● **Input data**
------------------------
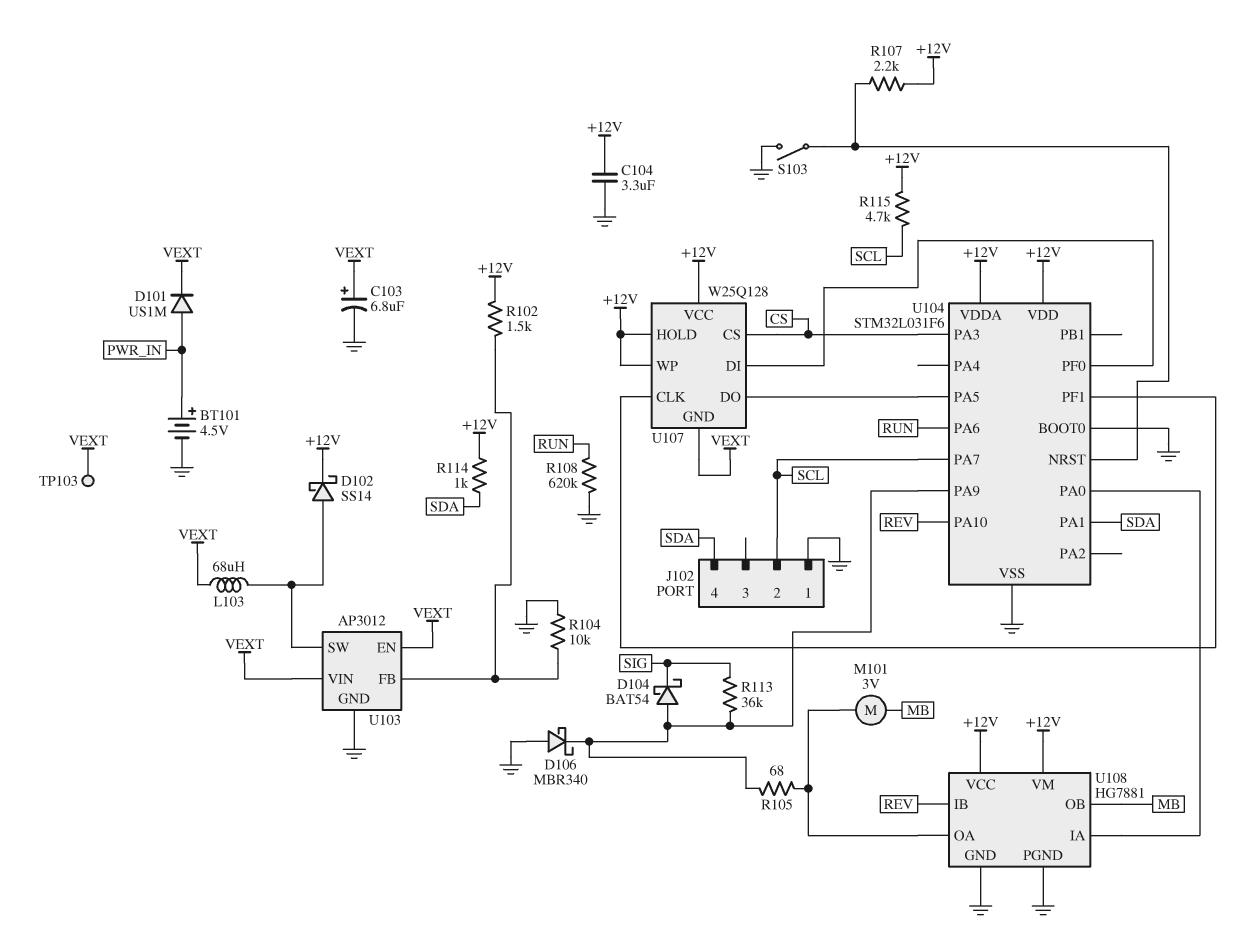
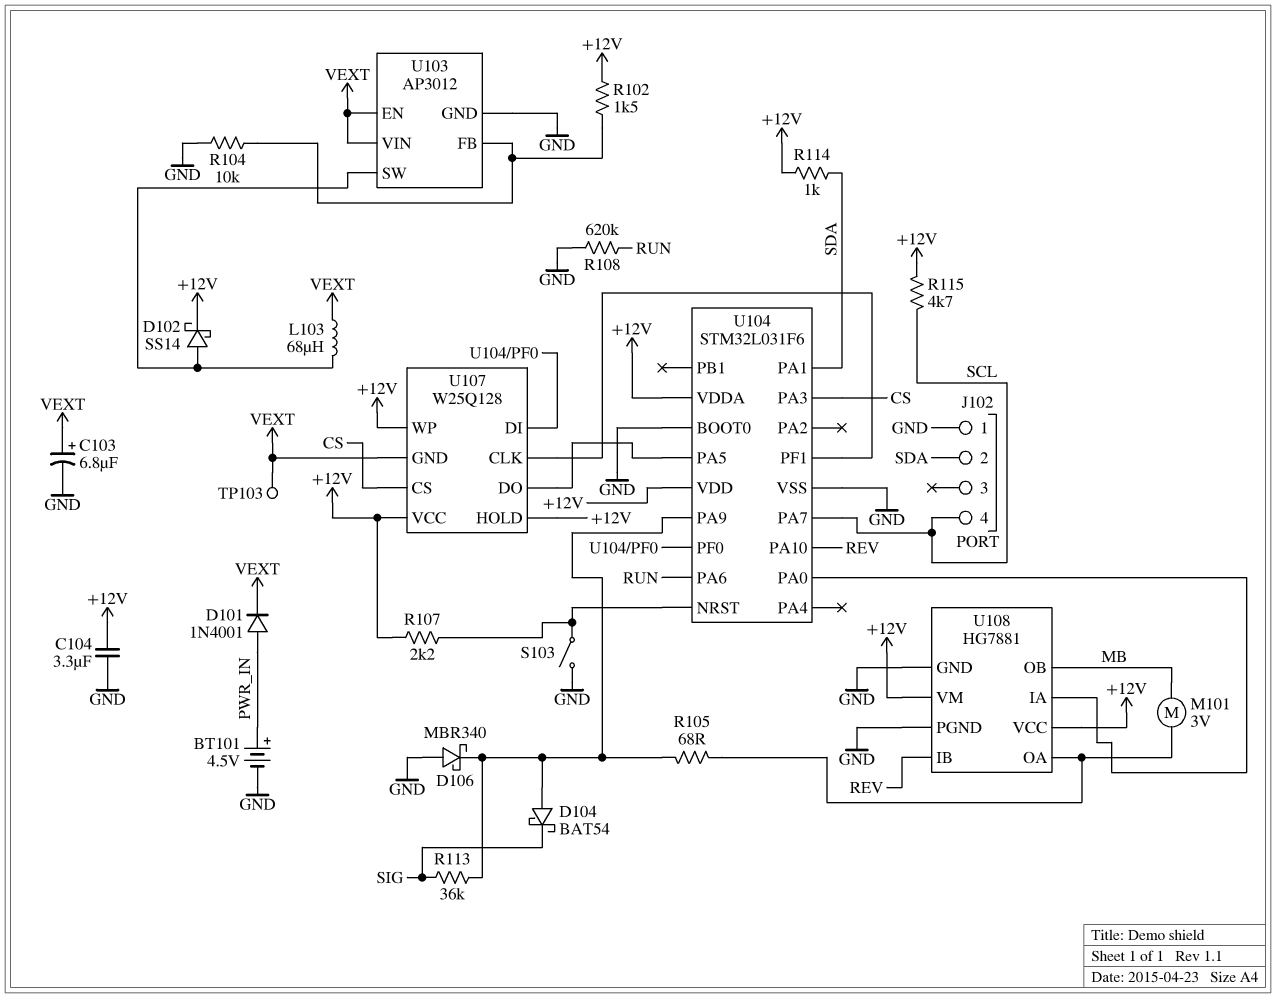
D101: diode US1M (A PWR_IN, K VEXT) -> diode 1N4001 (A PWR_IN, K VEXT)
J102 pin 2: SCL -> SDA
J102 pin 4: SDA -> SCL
------------------------
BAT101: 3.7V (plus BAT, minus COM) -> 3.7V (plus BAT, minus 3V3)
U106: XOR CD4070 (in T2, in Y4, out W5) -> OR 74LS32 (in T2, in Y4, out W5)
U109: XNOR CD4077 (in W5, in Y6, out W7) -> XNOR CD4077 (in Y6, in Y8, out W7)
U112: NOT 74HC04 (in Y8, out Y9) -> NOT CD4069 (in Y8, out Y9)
------------------------
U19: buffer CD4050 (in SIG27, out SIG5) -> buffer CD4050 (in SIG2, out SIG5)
------------------------
● **Task objective**
Referring to the material above, set down exactly the lines between the line with "D101: diode US1M" and the line with "J102 pin 4: SDA -> SCL", inclusive, and no other lines.

● **Solution**
D101: diode US1M (A PWR_IN, K VEXT) -> diode 1N4001 (A PWR_IN, K VEXT)
J102 pin 2: SCL -> SDA
J102 pin 4: SDA -> SCL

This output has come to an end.